──────── Data for the task ────────

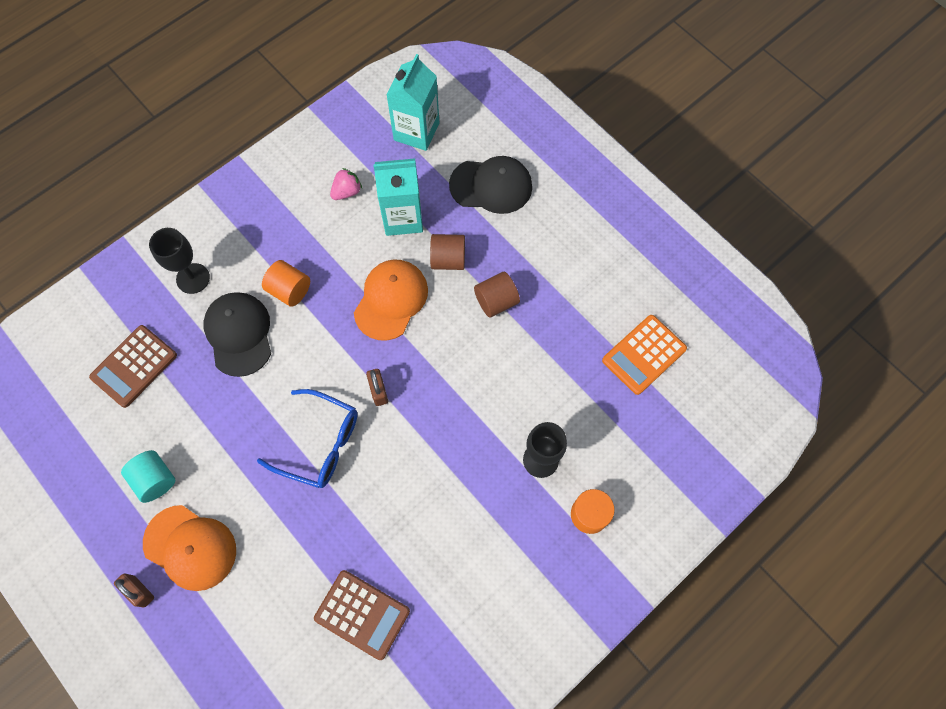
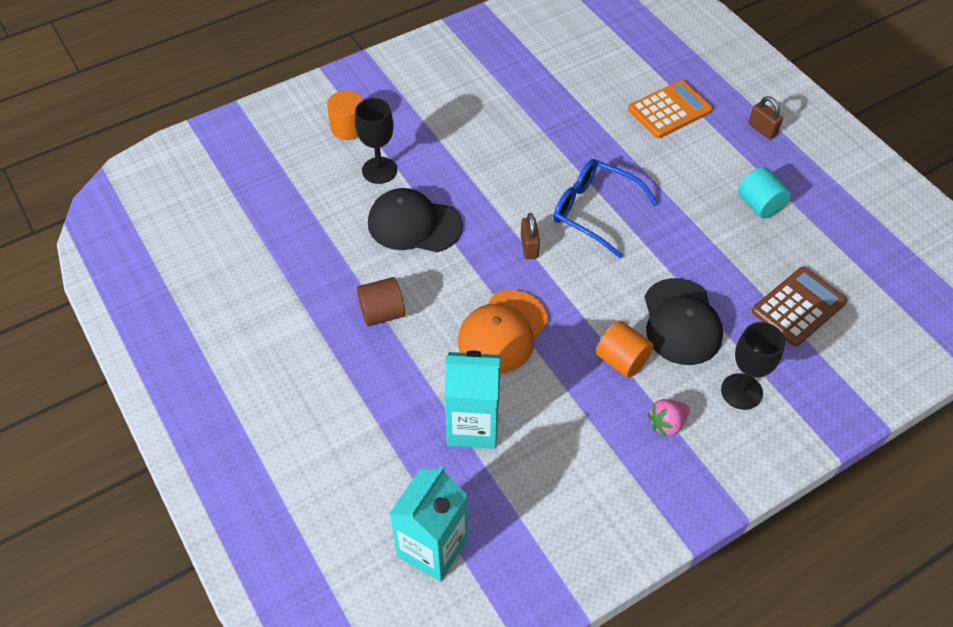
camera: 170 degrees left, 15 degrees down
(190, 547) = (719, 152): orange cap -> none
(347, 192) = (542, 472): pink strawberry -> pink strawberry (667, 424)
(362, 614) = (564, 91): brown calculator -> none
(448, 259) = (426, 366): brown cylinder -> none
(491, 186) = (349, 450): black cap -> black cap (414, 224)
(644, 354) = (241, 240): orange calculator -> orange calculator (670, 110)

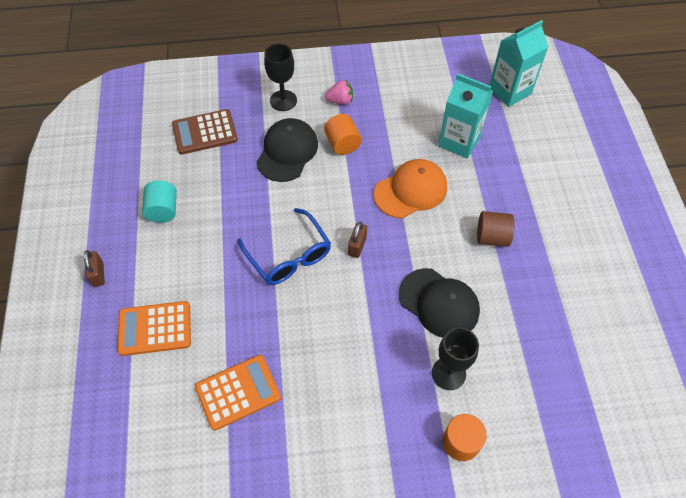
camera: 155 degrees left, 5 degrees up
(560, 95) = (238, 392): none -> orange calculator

────────

- [Task item]: For the lines above, output exactly those from the line containing "(190, 547) = (719, 152): orange cap -> none" through the line containing "(448, 259) = (426, 366): brown", and skip the others.

- [Your response]:
(190, 547) = (719, 152): orange cap -> none
(347, 192) = (542, 472): pink strawberry -> pink strawberry (667, 424)
(362, 614) = (564, 91): brown calculator -> none
(448, 259) = (426, 366): brown cylinder -> none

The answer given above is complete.